### Problem requirements
Return each line of the data below that contains the string "none".
↓↓↓
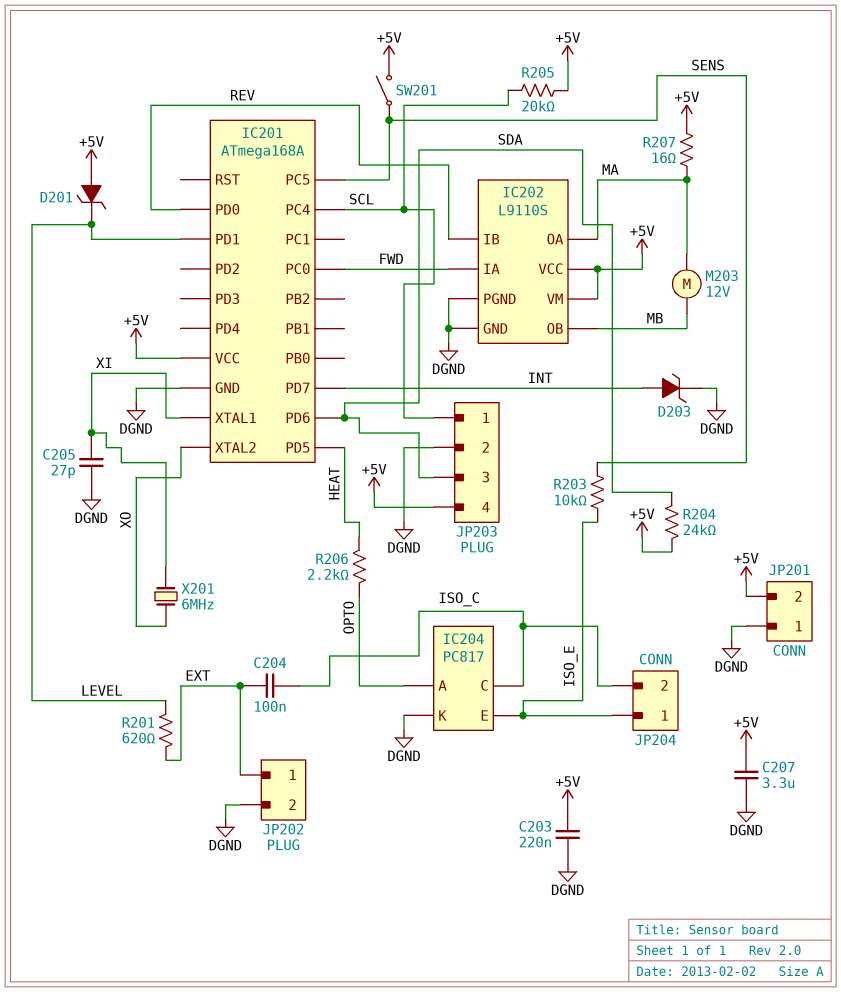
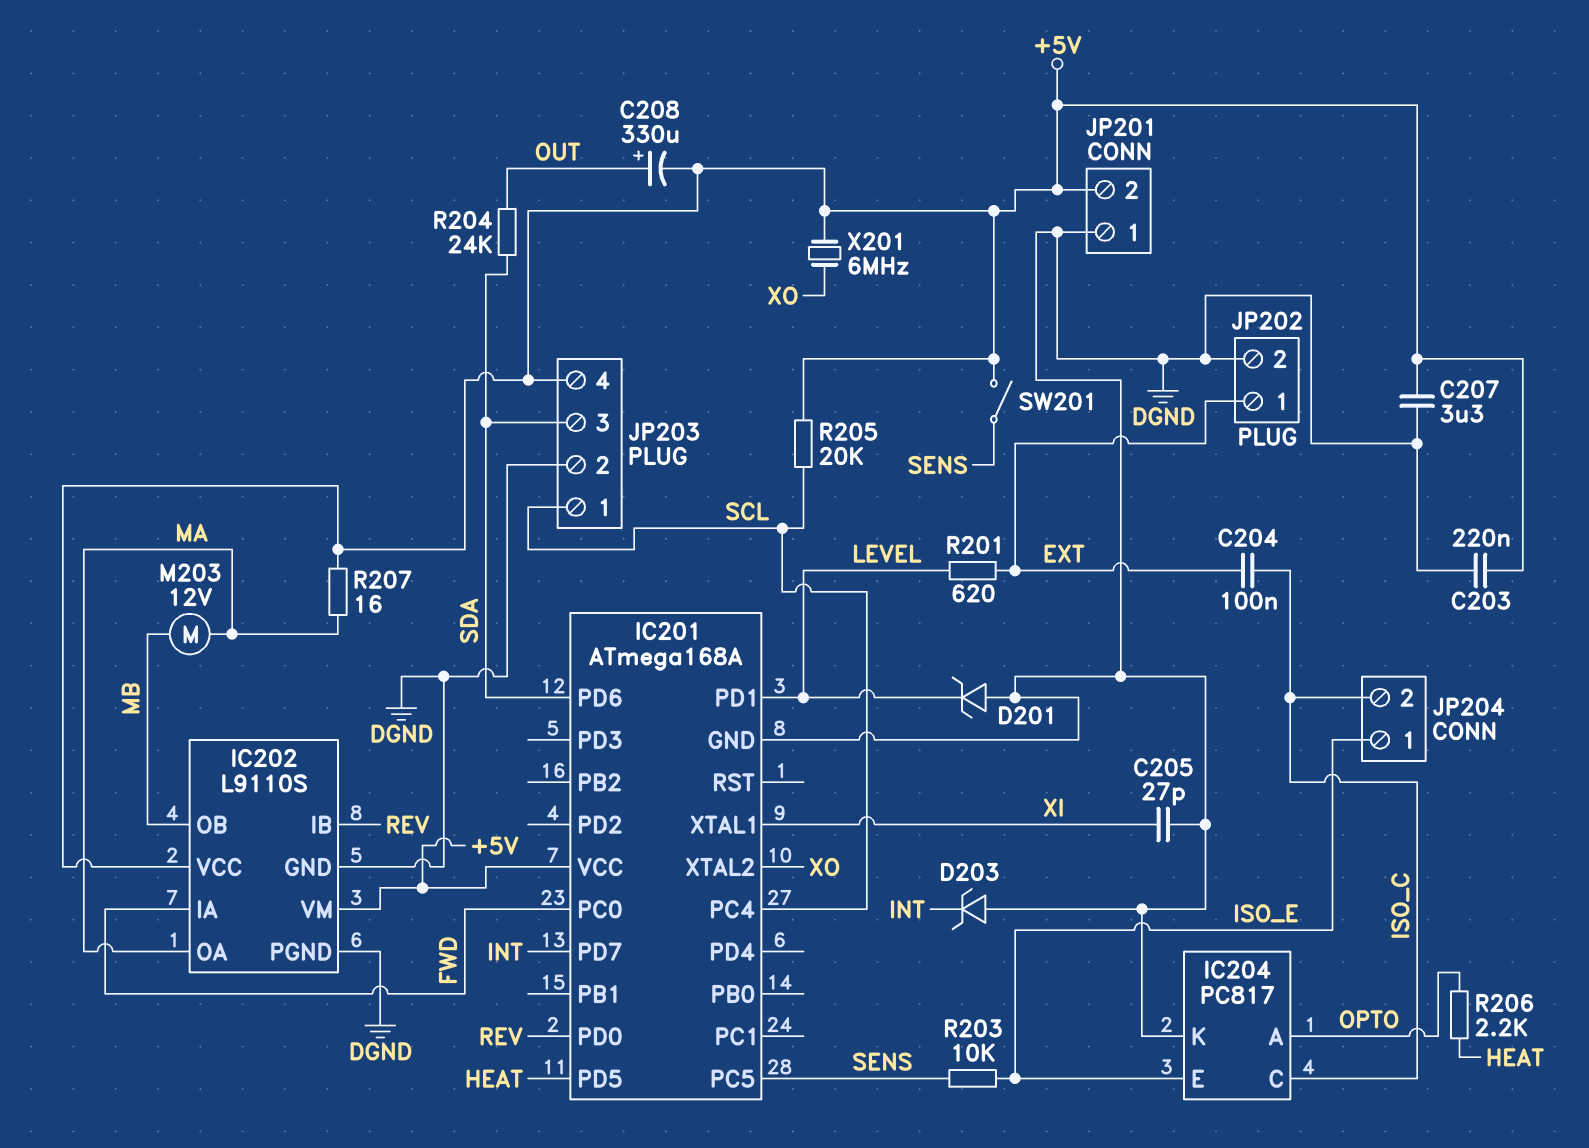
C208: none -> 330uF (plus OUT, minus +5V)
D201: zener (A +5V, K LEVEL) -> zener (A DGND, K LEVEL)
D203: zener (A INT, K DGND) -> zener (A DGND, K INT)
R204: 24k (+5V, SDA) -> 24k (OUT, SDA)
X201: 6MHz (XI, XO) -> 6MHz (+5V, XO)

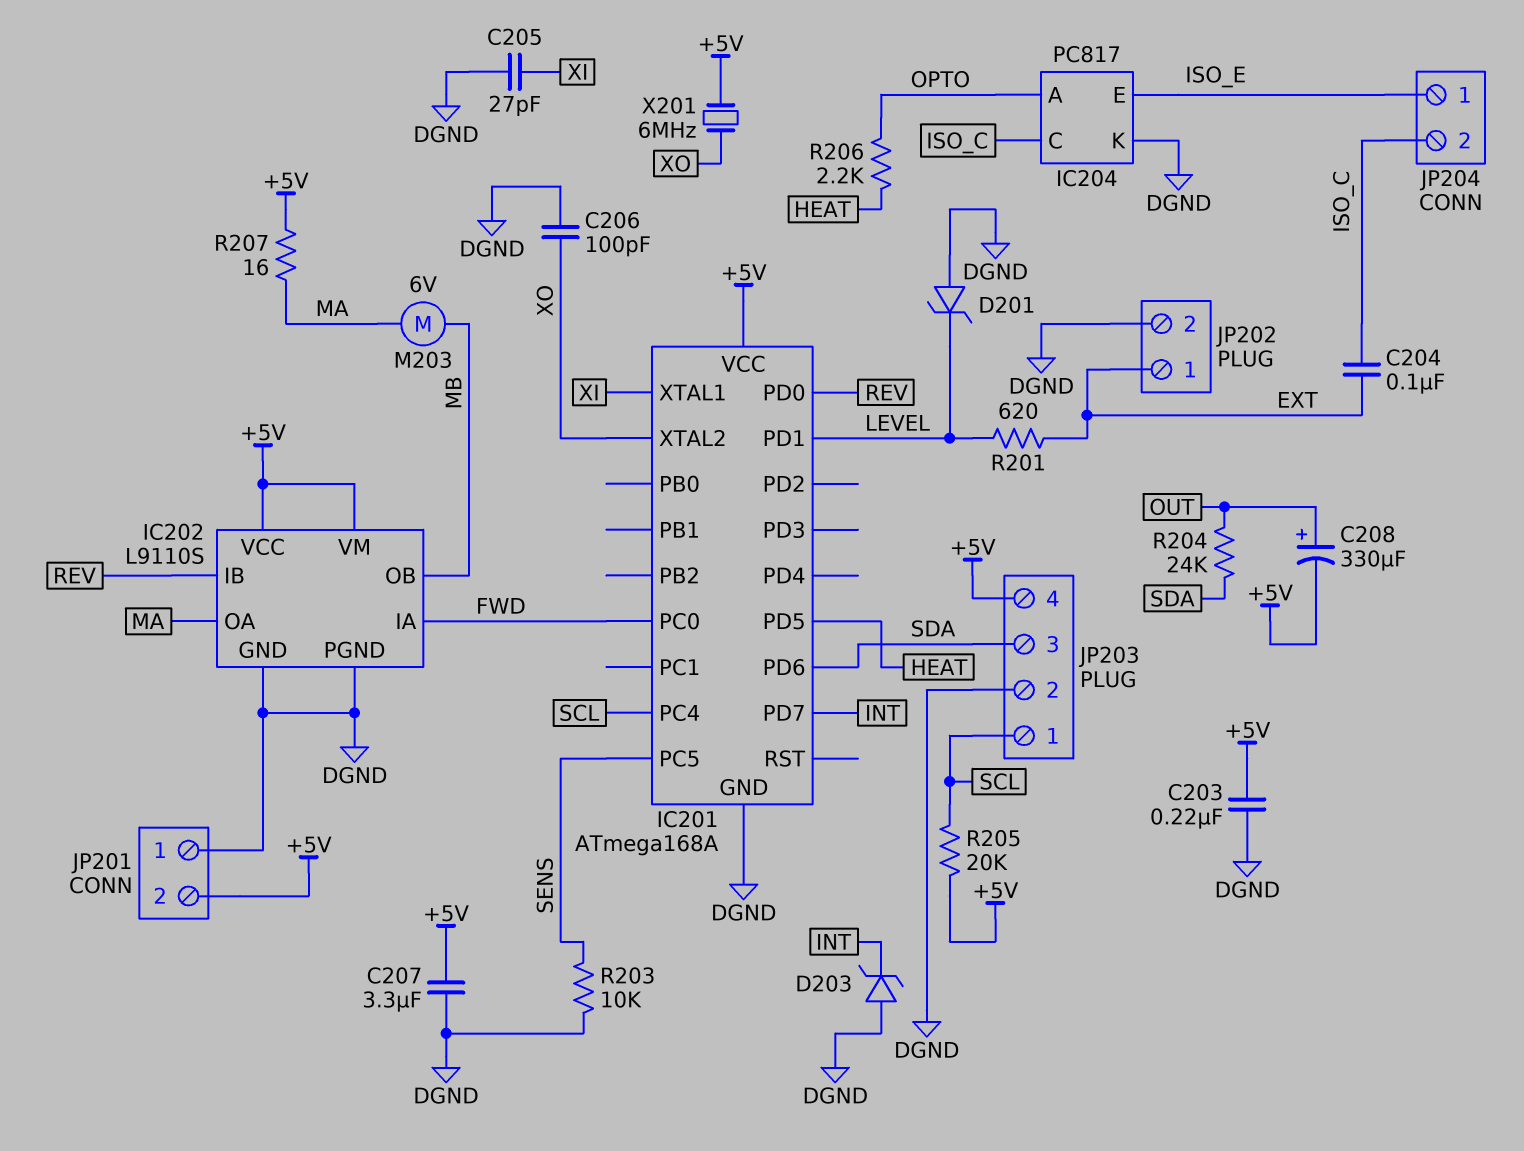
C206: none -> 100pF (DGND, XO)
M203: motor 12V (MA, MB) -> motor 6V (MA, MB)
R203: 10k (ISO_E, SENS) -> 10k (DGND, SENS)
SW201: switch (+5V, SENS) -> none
↑↑↑
↓↓↓
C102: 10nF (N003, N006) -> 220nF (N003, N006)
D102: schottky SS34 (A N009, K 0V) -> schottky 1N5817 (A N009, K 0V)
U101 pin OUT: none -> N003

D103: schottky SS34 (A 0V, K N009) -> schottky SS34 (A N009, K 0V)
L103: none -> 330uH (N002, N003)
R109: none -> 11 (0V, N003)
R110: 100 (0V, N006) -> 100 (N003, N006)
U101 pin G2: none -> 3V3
↑↑↑
### Written answer
C208: none -> 330uF (plus OUT, minus +5V)
C206: none -> 100pF (DGND, XO)
SW201: switch (+5V, SENS) -> none
U101 pin OUT: none -> N003
L103: none -> 330uH (N002, N003)
R109: none -> 11 (0V, N003)
U101 pin G2: none -> 3V3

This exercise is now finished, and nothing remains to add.